A single stretch of the material below is to be transcribed exactly, starting at the line with "(620, 269) = (487, 262): pink" and ending after the line with "(625, 160) = (624, 153): blue".

▽

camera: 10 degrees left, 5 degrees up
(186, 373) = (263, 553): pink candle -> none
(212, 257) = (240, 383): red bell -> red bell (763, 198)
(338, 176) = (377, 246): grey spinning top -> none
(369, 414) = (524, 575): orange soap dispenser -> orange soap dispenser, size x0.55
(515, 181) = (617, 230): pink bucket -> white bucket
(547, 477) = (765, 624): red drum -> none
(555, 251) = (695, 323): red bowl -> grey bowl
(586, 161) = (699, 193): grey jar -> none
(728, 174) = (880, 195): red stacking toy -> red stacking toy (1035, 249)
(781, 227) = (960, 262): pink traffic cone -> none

△
▽

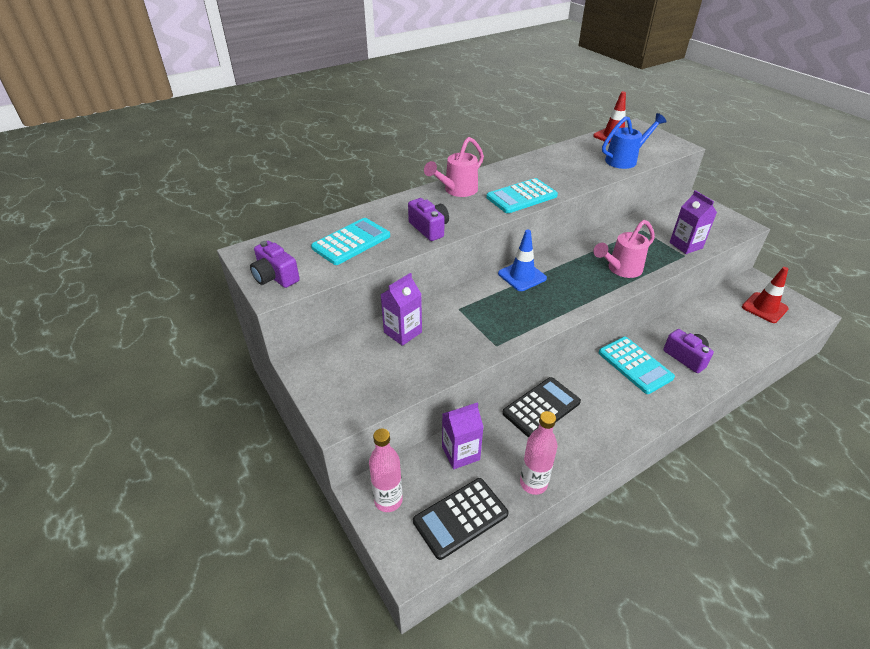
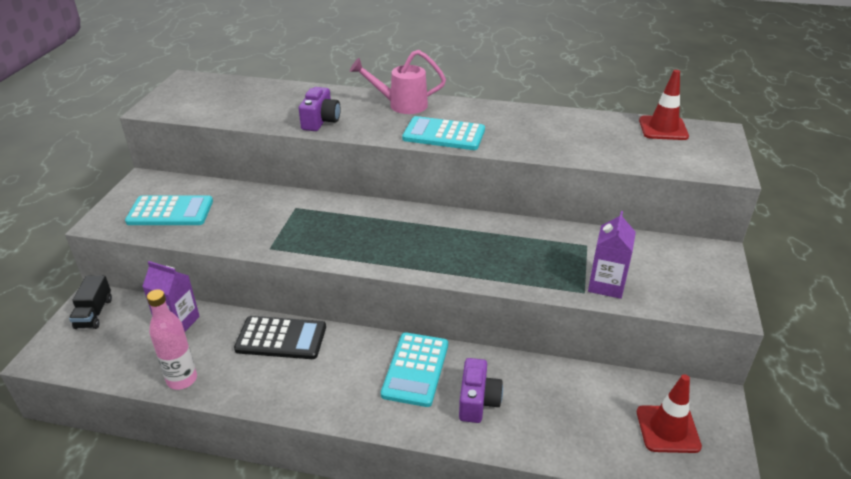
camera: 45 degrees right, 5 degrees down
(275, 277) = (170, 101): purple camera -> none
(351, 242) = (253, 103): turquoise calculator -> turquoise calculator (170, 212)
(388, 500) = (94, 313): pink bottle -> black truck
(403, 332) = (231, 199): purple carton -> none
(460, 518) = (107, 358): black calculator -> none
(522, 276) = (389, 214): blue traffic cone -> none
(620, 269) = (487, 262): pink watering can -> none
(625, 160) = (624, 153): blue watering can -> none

△
▽

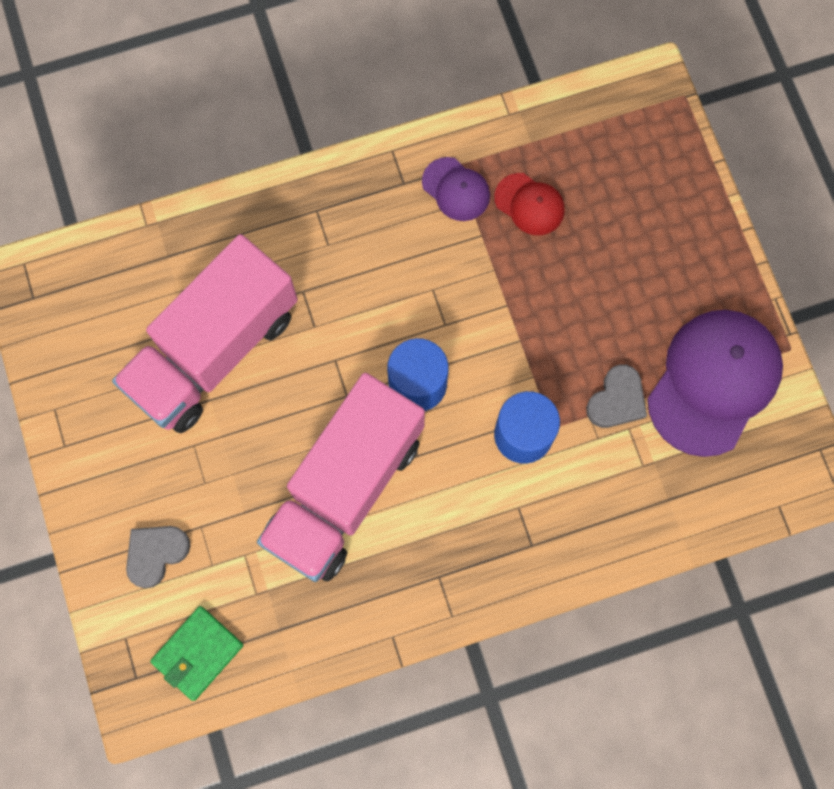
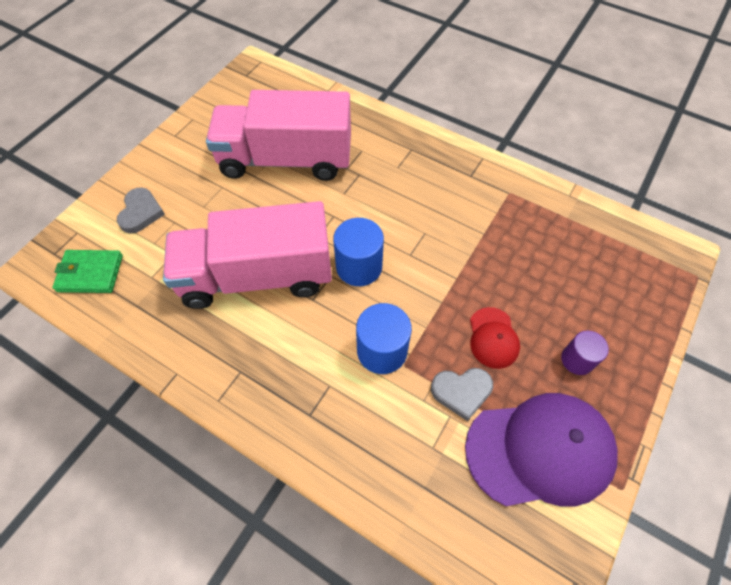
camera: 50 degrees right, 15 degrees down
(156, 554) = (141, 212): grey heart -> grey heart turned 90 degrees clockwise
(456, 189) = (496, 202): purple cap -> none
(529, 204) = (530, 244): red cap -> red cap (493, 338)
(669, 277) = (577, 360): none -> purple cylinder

△

** Expected output **
(620, 269) = (487, 262): pink watering can -> none
(625, 160) = (624, 153): blue watering can -> none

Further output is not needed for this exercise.